[Object matching data]

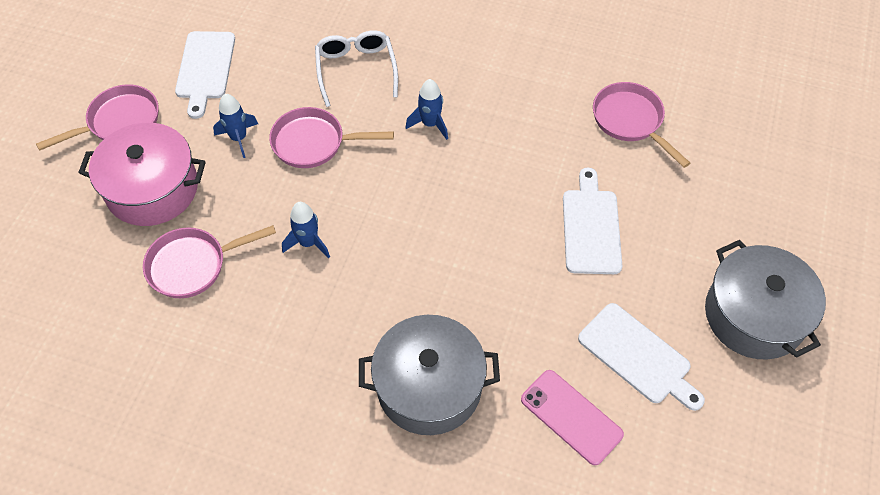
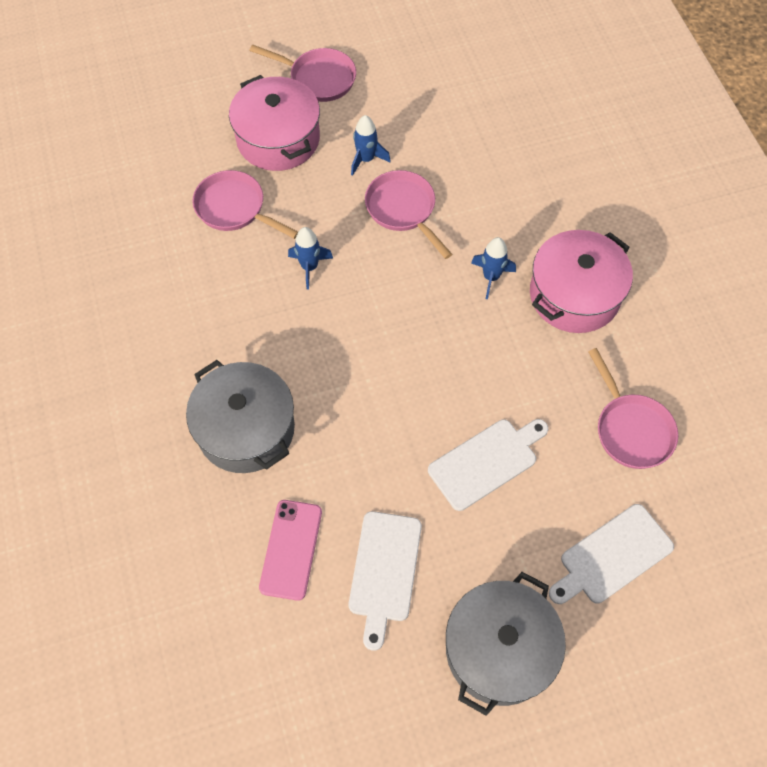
camera: 55 degrees right, 5 degrees up
(205, 69) = (411, 94): white cutting board -> white cutting board (612, 556)
(356, 70) = (499, 191): white glasses -> none
(491, 83) = (574, 295): none -> pink pot
(630, 121) = (631, 429): pink pan -> pink pan turned 135 degrees clockwise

- **To do**
Reproduce the entries exactly. Do not carry over any picture.

- **Result for this task**
camera: 55 degrees right, 5 degrees up
(205, 69) = (411, 94): white cutting board -> white cutting board (612, 556)
(356, 70) = (499, 191): white glasses -> none
(491, 83) = (574, 295): none -> pink pot
(630, 121) = (631, 429): pink pan -> pink pan turned 135 degrees clockwise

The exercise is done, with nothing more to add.